• Task description
Beginning with the first entry, restate the data word for word and leave out the images.

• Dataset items

[Start of section]

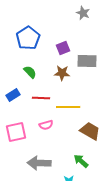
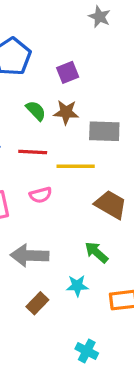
gray rectangle: (87, 61) -> (104, 131), moved
green semicircle: (30, 72) -> (36, 111), moved

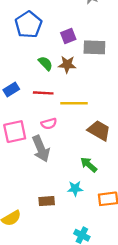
gray rectangle: (104, 131) -> (94, 47), moved
gray arrow: (29, 255) -> (41, 149), moved, turned -115
brown rectangle: (37, 303) -> (47, 201), turned 42

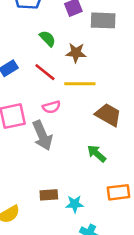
brown star: (67, 64) -> (76, 53), moved
red line: (43, 93) -> (45, 72), turned 36
cyan star: (75, 189) -> (75, 204), moved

[End of section]

• Output
gray rectangle: (87, 61) -> (104, 131), moved
green semicircle: (30, 72) -> (36, 111), moved

gray rectangle: (104, 131) -> (94, 47), moved
gray arrow: (29, 255) -> (41, 149), moved, turned -115
brown rectangle: (37, 303) -> (47, 201), turned 42

brown star: (67, 64) -> (76, 53), moved
red line: (43, 93) -> (45, 72), turned 36
cyan star: (75, 189) -> (75, 204), moved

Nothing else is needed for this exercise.